»»
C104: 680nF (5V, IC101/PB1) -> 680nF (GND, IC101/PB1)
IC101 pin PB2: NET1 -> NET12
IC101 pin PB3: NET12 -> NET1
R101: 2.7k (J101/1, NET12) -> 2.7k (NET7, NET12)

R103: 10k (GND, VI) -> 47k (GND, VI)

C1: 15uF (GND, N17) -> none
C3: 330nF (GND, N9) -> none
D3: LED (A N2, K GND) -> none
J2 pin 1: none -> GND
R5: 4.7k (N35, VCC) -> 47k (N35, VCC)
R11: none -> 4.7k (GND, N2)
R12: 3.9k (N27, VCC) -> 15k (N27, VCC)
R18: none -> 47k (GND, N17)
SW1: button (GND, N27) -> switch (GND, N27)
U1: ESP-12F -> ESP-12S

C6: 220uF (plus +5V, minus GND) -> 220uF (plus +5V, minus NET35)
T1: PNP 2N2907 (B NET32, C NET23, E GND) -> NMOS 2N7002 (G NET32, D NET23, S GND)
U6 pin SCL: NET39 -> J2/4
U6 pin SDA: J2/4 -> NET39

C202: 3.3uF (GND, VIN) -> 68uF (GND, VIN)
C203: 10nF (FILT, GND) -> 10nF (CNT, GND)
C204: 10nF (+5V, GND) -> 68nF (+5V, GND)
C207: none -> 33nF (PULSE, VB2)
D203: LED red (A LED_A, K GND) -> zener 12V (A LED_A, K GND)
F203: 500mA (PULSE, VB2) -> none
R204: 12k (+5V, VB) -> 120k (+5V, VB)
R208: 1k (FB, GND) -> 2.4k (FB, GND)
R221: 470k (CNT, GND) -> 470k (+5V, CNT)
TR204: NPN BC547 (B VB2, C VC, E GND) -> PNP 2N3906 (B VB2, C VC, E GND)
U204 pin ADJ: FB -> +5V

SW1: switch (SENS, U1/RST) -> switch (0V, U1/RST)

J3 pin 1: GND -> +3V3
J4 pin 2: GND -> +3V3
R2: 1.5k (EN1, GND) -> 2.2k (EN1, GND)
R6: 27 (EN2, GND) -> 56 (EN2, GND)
««
> _TASK OBJECTIVE_
Out of the records above, pull each line containing the word "PULSE".

> _RESPONSE TO THE TASK_
C207: none -> 33nF (PULSE, VB2)
F203: 500mA (PULSE, VB2) -> none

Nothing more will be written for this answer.